== TASK OBJECTIVE ==
From the material below, copy out every line that contains the string "will". Case counts, so match capital and lowercase letters as given.
Start of PROVIDED RECORDS
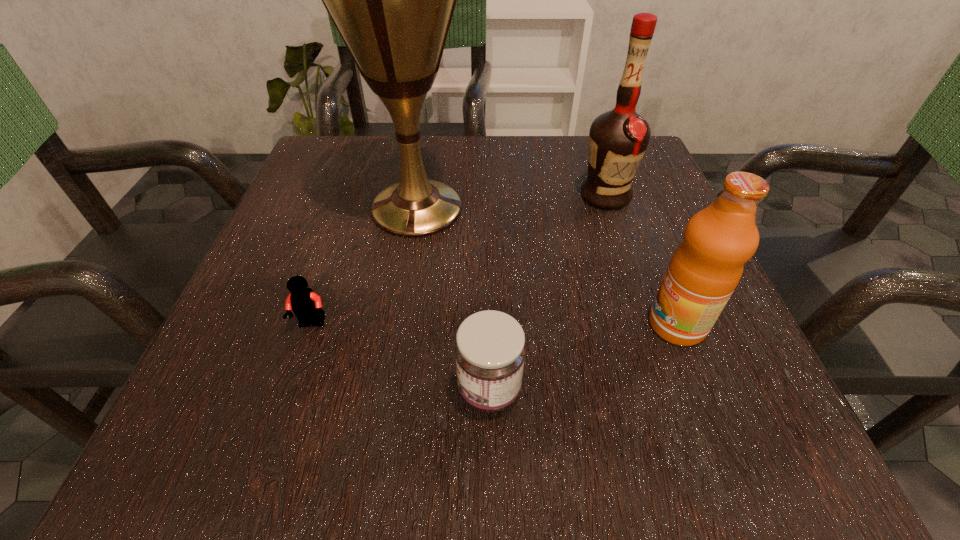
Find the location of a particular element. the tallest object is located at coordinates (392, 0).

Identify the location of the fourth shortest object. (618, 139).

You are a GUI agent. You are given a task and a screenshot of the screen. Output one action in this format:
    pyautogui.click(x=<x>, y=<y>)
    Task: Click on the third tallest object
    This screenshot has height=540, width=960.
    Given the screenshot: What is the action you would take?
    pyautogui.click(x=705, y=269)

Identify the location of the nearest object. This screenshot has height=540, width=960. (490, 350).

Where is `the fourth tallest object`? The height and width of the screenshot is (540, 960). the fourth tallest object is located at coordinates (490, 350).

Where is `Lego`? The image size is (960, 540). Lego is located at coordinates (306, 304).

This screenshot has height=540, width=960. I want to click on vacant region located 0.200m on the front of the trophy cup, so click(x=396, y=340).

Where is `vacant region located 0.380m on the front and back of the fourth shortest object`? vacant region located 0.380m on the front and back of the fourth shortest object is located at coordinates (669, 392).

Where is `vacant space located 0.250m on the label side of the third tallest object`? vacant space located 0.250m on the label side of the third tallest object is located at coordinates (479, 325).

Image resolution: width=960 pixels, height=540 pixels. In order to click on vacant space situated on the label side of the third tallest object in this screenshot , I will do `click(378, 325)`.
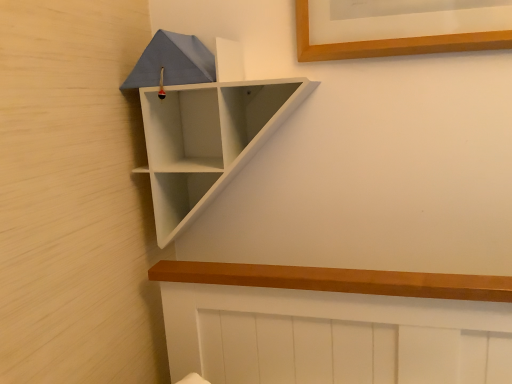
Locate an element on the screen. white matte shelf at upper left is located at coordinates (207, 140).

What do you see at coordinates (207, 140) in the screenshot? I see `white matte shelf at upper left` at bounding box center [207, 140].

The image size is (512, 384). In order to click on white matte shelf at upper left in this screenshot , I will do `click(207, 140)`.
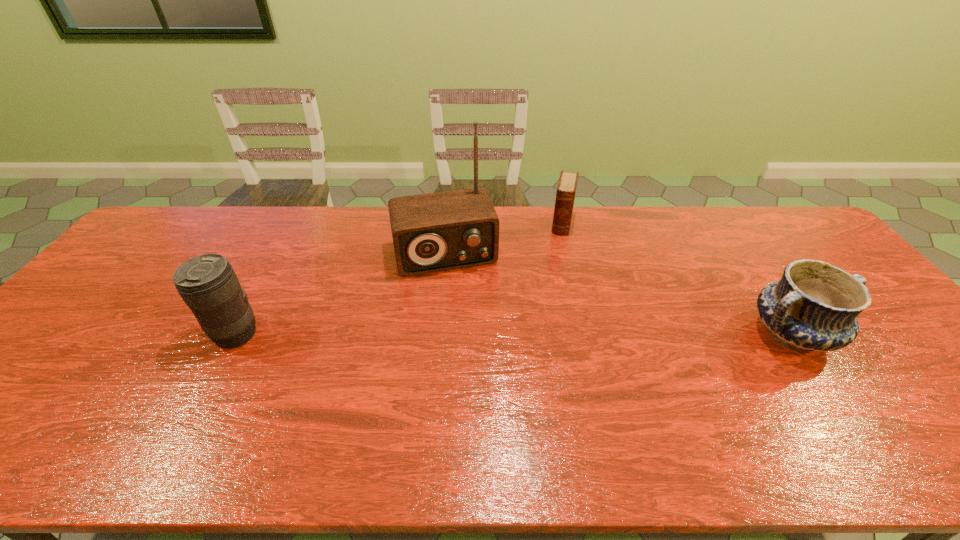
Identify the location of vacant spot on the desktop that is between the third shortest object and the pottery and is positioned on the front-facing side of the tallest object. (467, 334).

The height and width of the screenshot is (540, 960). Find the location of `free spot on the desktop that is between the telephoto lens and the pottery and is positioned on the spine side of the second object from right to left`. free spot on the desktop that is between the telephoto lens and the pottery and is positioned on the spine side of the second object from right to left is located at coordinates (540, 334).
End of PROVIDED RECORDS
== REPLY ==
Image resolution: width=960 pixels, height=540 pixels. In order to click on vacant space situated on the label side of the third tallest object in this screenshot , I will do `click(378, 325)`.
The image size is (512, 384). In order to click on white matte shelf at upper left in this screenshot , I will do `click(207, 140)`.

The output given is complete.